Data excerpt:
┄┄┄┄┄┄
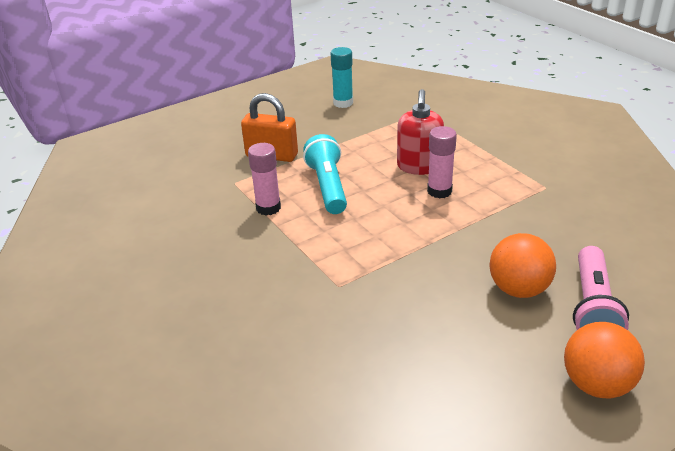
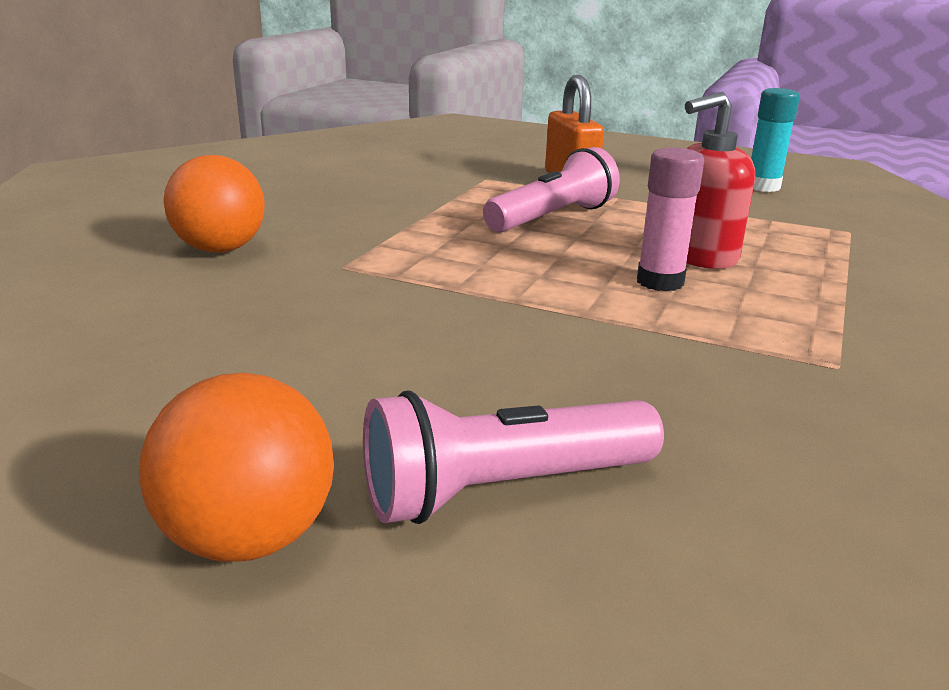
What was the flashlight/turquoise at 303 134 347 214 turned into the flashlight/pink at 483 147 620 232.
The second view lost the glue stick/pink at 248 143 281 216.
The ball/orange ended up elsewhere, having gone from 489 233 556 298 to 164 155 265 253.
┄┄┄┄┄┄
Task details: Scan the material above. Copy each line where "pink" occurs.

Solution below:
What was the flashlight/turquoise at 303 134 347 214 turned into the flashlight/pink at 483 147 620 232.
The second view lost the glue stick/pink at 248 143 281 216.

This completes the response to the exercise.